What you will do:
Print verbatim the lines from the beginning of the entries through the line containing "none -> brown plate C2:C5 level 1", both ends included. Pictures should be left out.

Stored items from a collection:
[Start of Attachment]

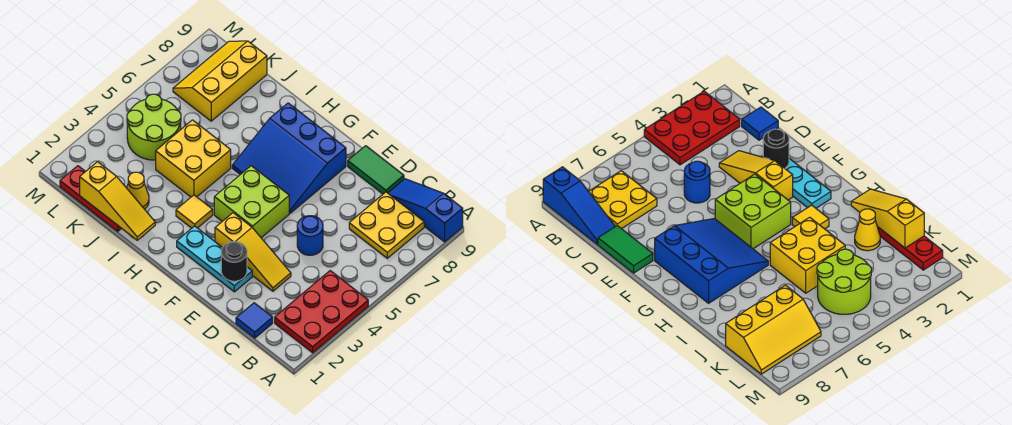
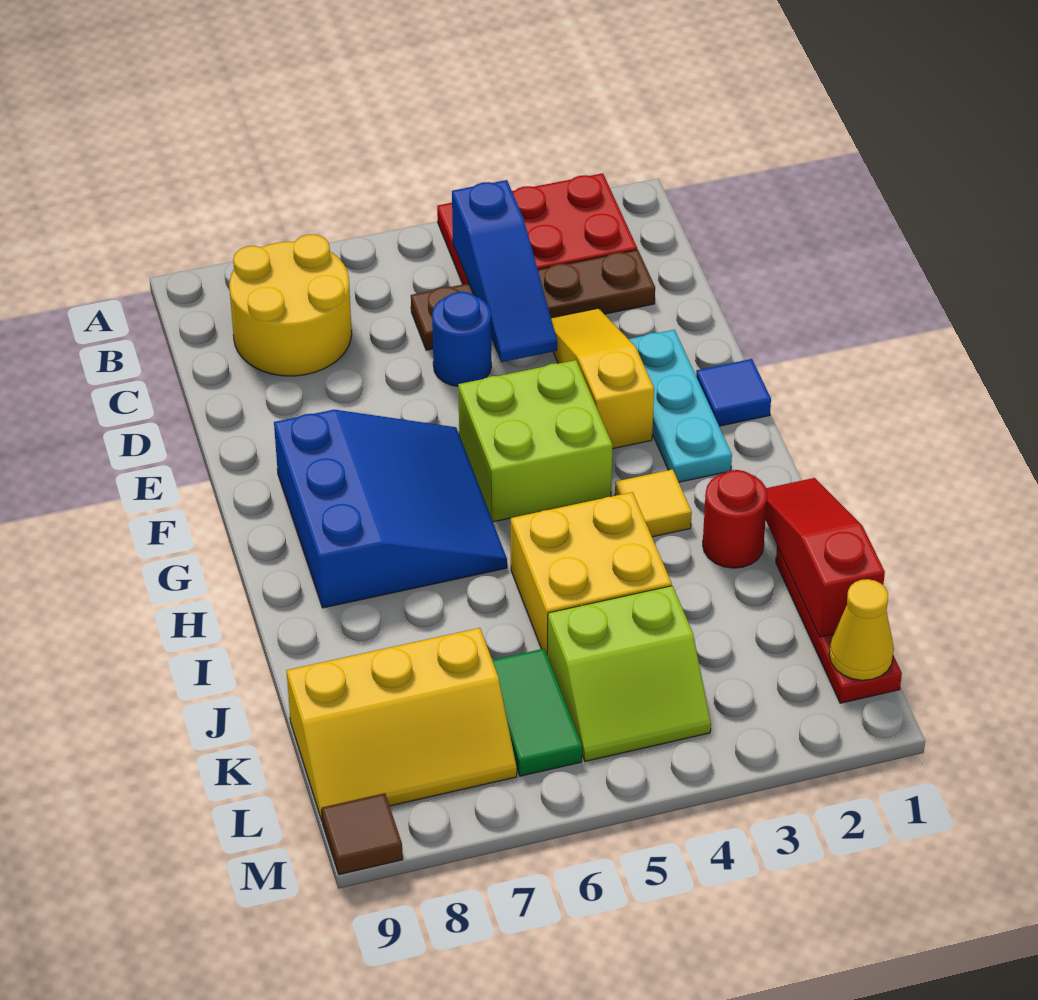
blue slope A9:C9 level 1 top A -> blue slope B4:D4 level 2 top B
yellow plate B7:C8 level 1 -> yellow round brick B7:C8 level 1
blue tile C1 level 1 -> blue tile F1 level 1
none -> brown plate C2:C5 level 1
green tile D9:E9 level 1 -> green tile K6:L6 level 1
black round brick E2 level 2 -> none
yellow slope I1:K1 level 2 top K -> red slope I1:K1 level 2 top K
none -> red round brick I2 level 1
yellow cone J2 level 1 -> yellow cone L1 level 2
lime round brick K4:L5 level 1 -> lime slope K4:L5 level 1 top K
none -> brown tile M9 level 1

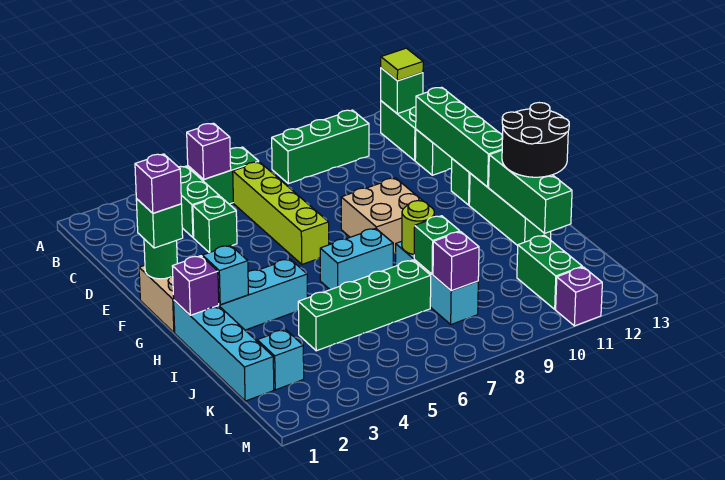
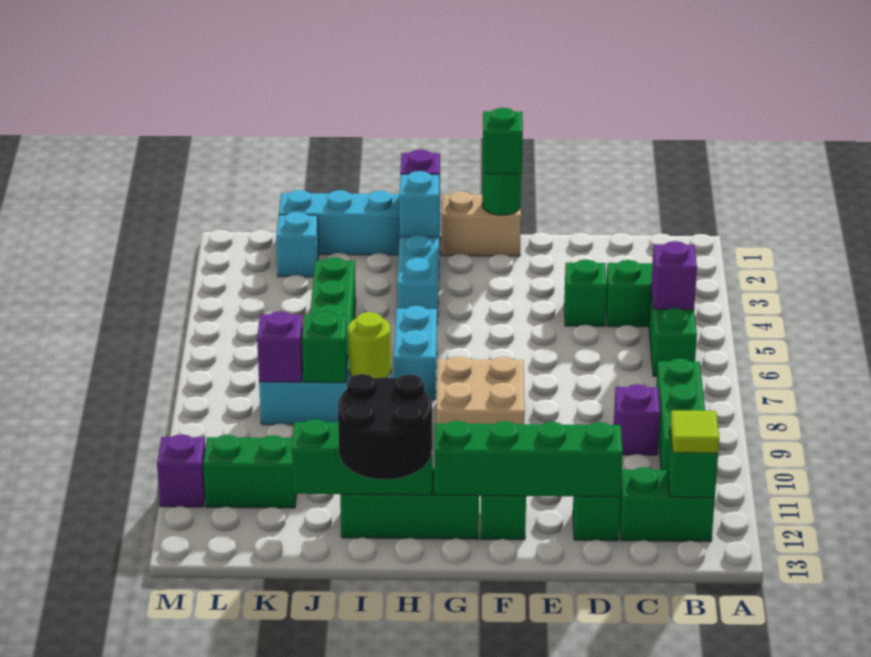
lime brick C6:F6 level 1 -> none
purple brick F1 level 4 -> purple brick C9 level 1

[End of Attachment]

Answer space:
blue slope A9:C9 level 1 top A -> blue slope B4:D4 level 2 top B
yellow plate B7:C8 level 1 -> yellow round brick B7:C8 level 1
blue tile C1 level 1 -> blue tile F1 level 1
none -> brown plate C2:C5 level 1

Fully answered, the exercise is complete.